[Object state comparisons]
======

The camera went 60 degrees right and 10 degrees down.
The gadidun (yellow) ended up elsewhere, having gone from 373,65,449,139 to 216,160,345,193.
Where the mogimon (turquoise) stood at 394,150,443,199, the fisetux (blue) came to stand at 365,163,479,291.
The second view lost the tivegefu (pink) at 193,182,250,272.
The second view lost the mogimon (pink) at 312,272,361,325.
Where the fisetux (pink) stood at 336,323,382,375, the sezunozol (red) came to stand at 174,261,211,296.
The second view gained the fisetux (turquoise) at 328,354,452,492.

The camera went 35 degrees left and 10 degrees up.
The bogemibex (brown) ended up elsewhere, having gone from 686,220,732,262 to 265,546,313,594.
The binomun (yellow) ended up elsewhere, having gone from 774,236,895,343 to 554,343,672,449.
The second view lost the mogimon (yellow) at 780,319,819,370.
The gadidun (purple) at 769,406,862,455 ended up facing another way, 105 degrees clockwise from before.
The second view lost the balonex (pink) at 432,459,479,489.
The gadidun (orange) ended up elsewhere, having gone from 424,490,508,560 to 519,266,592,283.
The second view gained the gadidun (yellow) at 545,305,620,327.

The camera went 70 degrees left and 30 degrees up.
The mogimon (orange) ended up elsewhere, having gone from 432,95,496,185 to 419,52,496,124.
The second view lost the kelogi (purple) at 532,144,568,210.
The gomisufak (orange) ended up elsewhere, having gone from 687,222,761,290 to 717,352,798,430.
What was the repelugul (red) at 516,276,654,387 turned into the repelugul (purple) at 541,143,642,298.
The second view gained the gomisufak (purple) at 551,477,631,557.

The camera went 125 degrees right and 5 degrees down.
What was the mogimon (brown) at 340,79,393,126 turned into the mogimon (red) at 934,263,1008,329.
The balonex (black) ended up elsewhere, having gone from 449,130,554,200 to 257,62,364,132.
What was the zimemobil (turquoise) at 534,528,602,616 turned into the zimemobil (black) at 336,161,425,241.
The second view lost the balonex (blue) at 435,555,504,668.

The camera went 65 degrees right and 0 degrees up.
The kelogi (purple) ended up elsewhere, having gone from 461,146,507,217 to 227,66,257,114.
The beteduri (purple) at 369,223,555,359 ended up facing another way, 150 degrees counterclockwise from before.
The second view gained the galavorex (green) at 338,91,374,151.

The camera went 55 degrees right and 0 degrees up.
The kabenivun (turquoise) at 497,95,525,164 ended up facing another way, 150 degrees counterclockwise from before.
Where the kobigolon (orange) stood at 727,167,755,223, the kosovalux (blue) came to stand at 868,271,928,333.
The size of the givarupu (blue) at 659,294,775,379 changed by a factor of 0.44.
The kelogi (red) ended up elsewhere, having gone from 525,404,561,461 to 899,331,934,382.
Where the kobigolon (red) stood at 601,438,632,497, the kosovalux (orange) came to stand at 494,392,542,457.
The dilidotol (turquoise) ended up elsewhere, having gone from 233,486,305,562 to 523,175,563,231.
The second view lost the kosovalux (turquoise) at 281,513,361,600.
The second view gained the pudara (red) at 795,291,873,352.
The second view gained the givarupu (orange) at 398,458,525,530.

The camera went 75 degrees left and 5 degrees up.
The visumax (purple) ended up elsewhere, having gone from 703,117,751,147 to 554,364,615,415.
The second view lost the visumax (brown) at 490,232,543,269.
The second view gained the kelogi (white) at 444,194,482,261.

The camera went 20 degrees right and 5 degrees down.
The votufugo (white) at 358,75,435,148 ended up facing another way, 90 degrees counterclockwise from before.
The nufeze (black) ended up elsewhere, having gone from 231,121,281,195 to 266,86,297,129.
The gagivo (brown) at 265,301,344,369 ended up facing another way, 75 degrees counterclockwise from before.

======

• _How to complete this task_:
Starting at the line that has "Where the mogimon" in the records above, restate word for word every line until the one that has "Where the fisetux", and include that one as well.

• _Solution below_:
Where the mogimon (turquoise) stood at 394,150,443,199, the fisetux (blue) came to stand at 365,163,479,291.
The second view lost the tivegefu (pink) at 193,182,250,272.
The second view lost the mogimon (pink) at 312,272,361,325.
Where the fisetux (pink) stood at 336,323,382,375, the sezunozol (red) came to stand at 174,261,211,296.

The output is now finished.